- **Activity**: Of the entries below, return only those lines from the line with "IC11: M24C02 -> 24LC64" to the line with "R1: 6.8k (DIS, VCC) -> 2.2k (DIS, VCC)", exactly, both included.

- **The data**:
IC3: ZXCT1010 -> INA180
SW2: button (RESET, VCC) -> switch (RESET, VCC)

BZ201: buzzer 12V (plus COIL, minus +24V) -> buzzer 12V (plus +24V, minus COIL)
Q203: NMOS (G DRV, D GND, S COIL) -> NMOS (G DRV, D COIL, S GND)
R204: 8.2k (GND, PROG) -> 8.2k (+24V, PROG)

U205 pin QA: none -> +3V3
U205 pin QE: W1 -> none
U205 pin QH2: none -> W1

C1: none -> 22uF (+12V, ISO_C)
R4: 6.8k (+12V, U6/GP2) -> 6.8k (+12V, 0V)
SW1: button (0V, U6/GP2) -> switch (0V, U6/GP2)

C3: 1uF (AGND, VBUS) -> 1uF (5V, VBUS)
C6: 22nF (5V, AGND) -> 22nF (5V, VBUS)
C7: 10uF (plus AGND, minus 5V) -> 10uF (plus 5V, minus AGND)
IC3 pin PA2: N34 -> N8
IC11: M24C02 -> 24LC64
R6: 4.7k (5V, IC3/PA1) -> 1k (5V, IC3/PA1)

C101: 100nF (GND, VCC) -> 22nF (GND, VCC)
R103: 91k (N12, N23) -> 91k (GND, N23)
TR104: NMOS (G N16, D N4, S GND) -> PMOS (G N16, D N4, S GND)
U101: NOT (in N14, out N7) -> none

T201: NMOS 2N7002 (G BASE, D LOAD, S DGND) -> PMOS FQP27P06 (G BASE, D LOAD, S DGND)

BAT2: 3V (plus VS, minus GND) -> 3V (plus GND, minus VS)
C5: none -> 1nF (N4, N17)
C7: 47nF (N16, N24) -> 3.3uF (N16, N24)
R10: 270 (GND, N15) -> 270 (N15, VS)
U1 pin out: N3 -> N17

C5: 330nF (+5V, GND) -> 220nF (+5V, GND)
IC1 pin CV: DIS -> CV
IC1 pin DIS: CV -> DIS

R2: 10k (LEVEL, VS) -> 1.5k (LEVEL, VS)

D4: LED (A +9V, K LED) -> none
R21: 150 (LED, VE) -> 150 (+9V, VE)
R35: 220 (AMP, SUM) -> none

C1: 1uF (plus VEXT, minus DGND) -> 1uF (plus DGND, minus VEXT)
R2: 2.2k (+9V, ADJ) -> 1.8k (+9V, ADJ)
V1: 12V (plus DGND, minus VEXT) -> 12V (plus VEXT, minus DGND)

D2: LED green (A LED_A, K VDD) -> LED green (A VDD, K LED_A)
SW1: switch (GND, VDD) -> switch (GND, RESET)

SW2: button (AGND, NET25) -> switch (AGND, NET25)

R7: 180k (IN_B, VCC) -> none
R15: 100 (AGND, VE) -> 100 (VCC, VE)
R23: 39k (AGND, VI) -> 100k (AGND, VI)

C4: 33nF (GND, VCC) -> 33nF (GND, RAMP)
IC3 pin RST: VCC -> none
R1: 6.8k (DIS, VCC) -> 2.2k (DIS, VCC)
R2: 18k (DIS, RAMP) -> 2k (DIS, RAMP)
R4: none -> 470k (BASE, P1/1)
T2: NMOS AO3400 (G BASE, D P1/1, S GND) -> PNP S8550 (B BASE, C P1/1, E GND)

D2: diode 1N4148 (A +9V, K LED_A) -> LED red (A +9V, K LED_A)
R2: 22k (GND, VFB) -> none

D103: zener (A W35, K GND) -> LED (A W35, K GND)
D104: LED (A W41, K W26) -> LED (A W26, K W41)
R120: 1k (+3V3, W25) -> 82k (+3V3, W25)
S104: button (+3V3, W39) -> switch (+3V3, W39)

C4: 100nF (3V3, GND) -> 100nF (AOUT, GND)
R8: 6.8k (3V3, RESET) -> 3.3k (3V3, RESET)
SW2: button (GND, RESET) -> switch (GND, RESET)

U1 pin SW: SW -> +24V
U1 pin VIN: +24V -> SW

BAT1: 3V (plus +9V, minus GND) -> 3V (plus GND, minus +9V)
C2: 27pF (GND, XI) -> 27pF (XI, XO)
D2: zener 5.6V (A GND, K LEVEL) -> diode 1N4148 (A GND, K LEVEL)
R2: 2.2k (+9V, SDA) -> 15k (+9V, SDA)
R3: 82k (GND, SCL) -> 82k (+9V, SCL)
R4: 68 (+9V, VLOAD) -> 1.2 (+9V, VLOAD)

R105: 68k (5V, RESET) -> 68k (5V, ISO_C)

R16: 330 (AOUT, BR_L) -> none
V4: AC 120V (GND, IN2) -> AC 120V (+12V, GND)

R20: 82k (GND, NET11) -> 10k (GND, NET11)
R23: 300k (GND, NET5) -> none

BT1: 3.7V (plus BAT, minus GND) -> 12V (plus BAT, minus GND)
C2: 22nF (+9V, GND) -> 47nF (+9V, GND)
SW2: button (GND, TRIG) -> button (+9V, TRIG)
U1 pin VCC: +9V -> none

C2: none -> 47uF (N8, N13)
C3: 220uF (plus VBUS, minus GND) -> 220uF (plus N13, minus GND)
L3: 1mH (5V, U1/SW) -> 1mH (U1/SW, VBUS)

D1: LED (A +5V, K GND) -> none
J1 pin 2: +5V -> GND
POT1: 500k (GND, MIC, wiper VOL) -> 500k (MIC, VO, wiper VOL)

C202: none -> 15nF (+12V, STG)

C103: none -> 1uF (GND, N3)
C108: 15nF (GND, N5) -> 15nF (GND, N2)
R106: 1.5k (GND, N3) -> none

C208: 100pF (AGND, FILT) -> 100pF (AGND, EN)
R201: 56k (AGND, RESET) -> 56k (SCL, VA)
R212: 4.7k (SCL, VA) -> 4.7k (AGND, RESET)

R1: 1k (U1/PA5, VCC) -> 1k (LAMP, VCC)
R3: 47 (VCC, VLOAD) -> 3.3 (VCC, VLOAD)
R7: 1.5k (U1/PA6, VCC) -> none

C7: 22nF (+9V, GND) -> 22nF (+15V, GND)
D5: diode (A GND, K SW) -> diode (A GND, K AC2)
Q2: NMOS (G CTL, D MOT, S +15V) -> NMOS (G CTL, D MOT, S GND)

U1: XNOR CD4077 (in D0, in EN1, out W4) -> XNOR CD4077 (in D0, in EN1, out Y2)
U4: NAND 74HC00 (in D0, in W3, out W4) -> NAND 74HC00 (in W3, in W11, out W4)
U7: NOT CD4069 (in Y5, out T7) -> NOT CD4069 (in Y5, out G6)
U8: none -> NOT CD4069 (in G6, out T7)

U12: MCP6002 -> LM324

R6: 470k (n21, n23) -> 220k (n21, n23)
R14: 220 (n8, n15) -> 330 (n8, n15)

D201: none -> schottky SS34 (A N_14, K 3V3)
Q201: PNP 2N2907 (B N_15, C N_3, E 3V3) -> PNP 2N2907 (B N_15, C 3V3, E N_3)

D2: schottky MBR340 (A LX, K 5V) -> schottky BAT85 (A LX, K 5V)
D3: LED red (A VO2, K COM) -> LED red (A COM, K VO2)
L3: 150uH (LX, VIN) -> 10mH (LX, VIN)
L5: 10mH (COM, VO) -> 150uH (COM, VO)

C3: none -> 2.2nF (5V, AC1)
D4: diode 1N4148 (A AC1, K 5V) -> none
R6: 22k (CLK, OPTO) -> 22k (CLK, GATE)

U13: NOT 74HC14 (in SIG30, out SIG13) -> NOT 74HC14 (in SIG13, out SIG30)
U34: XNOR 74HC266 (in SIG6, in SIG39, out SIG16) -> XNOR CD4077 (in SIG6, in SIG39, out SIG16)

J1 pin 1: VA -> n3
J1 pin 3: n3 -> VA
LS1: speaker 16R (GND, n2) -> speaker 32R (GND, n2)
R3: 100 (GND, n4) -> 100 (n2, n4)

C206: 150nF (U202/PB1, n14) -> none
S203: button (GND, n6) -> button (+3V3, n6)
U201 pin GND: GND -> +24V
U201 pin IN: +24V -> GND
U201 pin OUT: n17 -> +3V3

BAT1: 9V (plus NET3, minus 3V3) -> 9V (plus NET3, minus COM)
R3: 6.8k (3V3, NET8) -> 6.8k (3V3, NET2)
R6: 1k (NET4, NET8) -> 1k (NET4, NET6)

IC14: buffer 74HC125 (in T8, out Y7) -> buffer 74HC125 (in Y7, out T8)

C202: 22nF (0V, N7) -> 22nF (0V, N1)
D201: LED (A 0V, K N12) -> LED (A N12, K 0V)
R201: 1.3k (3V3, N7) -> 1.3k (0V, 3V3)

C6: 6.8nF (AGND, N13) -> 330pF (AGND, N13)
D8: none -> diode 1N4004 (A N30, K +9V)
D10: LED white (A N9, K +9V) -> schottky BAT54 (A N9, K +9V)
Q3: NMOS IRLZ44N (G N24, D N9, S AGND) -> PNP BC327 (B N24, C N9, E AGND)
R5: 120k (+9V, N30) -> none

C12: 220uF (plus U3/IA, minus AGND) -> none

- **Exercise result**:
IC11: M24C02 -> 24LC64
R6: 4.7k (5V, IC3/PA1) -> 1k (5V, IC3/PA1)

C101: 100nF (GND, VCC) -> 22nF (GND, VCC)
R103: 91k (N12, N23) -> 91k (GND, N23)
TR104: NMOS (G N16, D N4, S GND) -> PMOS (G N16, D N4, S GND)
U101: NOT (in N14, out N7) -> none

T201: NMOS 2N7002 (G BASE, D LOAD, S DGND) -> PMOS FQP27P06 (G BASE, D LOAD, S DGND)

BAT2: 3V (plus VS, minus GND) -> 3V (plus GND, minus VS)
C5: none -> 1nF (N4, N17)
C7: 47nF (N16, N24) -> 3.3uF (N16, N24)
R10: 270 (GND, N15) -> 270 (N15, VS)
U1 pin out: N3 -> N17

C5: 330nF (+5V, GND) -> 220nF (+5V, GND)
IC1 pin CV: DIS -> CV
IC1 pin DIS: CV -> DIS

R2: 10k (LEVEL, VS) -> 1.5k (LEVEL, VS)

D4: LED (A +9V, K LED) -> none
R21: 150 (LED, VE) -> 150 (+9V, VE)
R35: 220 (AMP, SUM) -> none

C1: 1uF (plus VEXT, minus DGND) -> 1uF (plus DGND, minus VEXT)
R2: 2.2k (+9V, ADJ) -> 1.8k (+9V, ADJ)
V1: 12V (plus DGND, minus VEXT) -> 12V (plus VEXT, minus DGND)

D2: LED green (A LED_A, K VDD) -> LED green (A VDD, K LED_A)
SW1: switch (GND, VDD) -> switch (GND, RESET)

SW2: button (AGND, NET25) -> switch (AGND, NET25)

R7: 180k (IN_B, VCC) -> none
R15: 100 (AGND, VE) -> 100 (VCC, VE)
R23: 39k (AGND, VI) -> 100k (AGND, VI)

C4: 33nF (GND, VCC) -> 33nF (GND, RAMP)
IC3 pin RST: VCC -> none
R1: 6.8k (DIS, VCC) -> 2.2k (DIS, VCC)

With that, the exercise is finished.